**Exercise details**
Reproduce the entries verbatim; no pictures.

===== Provided material

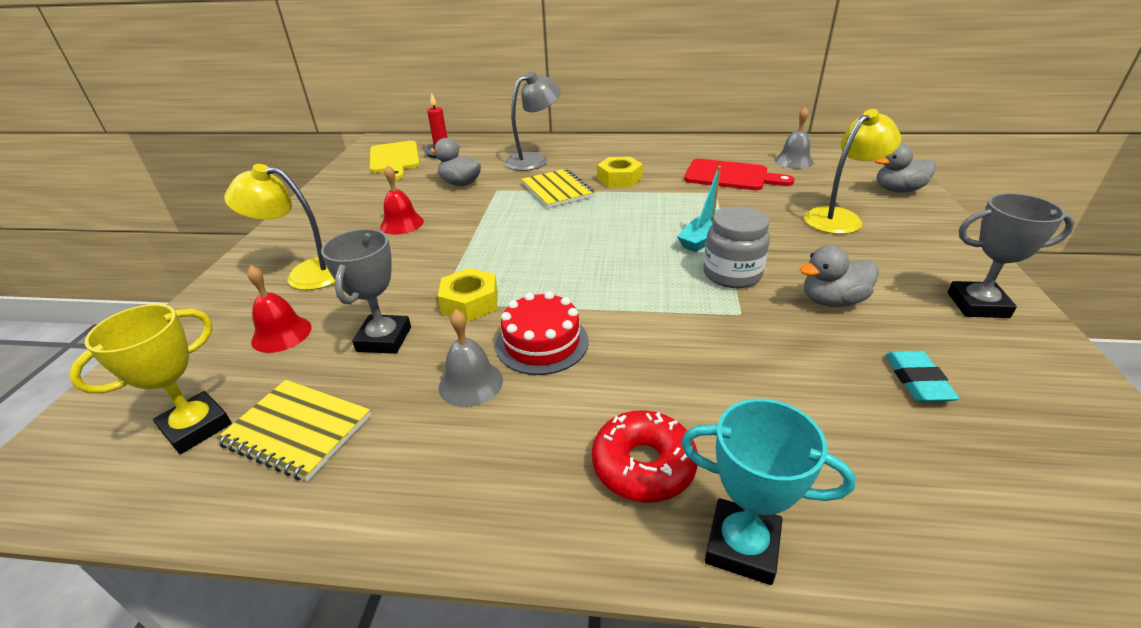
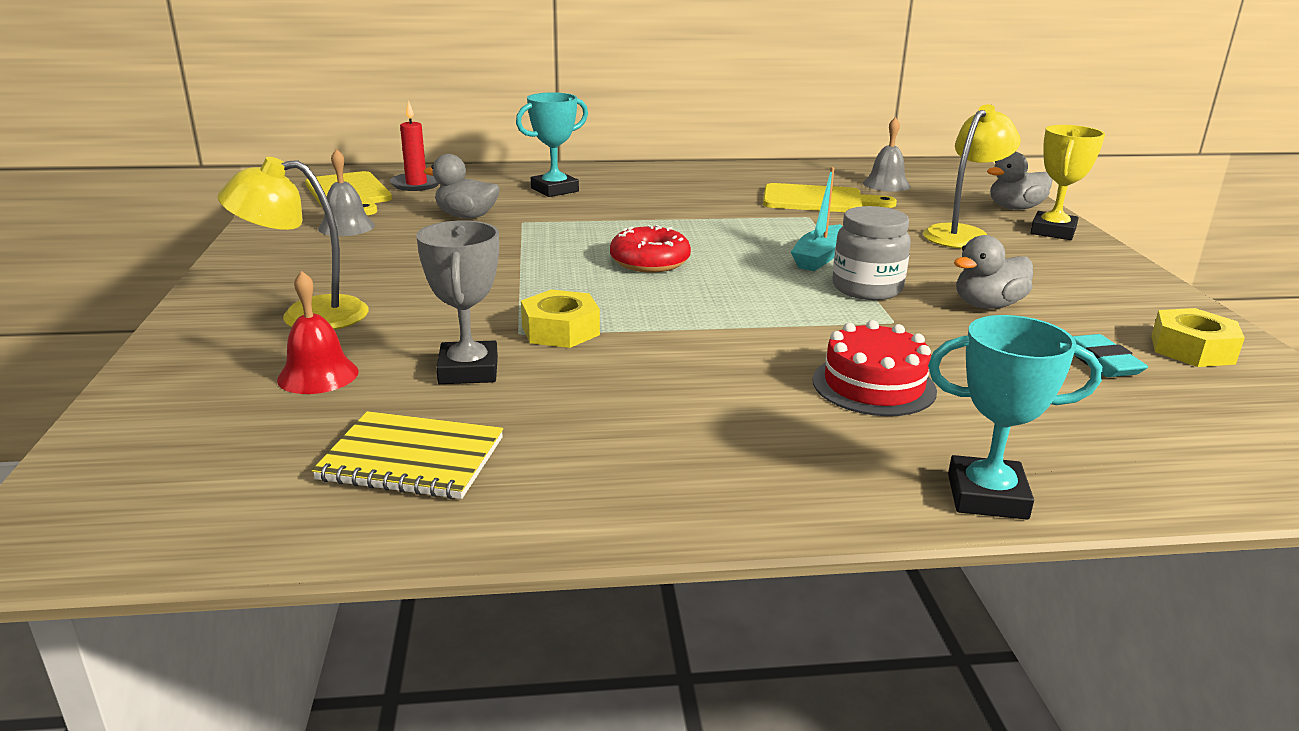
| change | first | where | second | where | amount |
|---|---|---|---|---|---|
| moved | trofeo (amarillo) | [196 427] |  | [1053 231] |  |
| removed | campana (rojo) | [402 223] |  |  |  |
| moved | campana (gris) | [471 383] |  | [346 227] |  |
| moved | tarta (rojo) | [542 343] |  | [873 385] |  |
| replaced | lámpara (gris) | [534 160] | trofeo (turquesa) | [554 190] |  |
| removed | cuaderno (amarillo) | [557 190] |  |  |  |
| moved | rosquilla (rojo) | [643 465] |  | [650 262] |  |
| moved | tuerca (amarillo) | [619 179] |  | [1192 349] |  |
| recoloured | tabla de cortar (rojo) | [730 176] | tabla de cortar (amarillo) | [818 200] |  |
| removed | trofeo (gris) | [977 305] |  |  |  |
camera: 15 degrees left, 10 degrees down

==========

**Answer to this exercise**
| change | first | where | second | where | amount |
|---|---|---|---|---|---|
| moved | trofeo (amarillo) | [196 427] |  | [1053 231] |  |
| removed | campana (rojo) | [402 223] |  |  |  |
| moved | campana (gris) | [471 383] |  | [346 227] |  |
| moved | tarta (rojo) | [542 343] |  | [873 385] |  |
| replaced | lámpara (gris) | [534 160] | trofeo (turquesa) | [554 190] |  |
| removed | cuaderno (amarillo) | [557 190] |  |  |  |
| moved | rosquilla (rojo) | [643 465] |  | [650 262] |  |
| moved | tuerca (amarillo) | [619 179] |  | [1192 349] |  |
| recoloured | tabla de cortar (rojo) | [730 176] | tabla de cortar (amarillo) | [818 200] |  |
| removed | trofeo (gris) | [977 305] |  |  |  |
camera: 15 degrees left, 10 degrees down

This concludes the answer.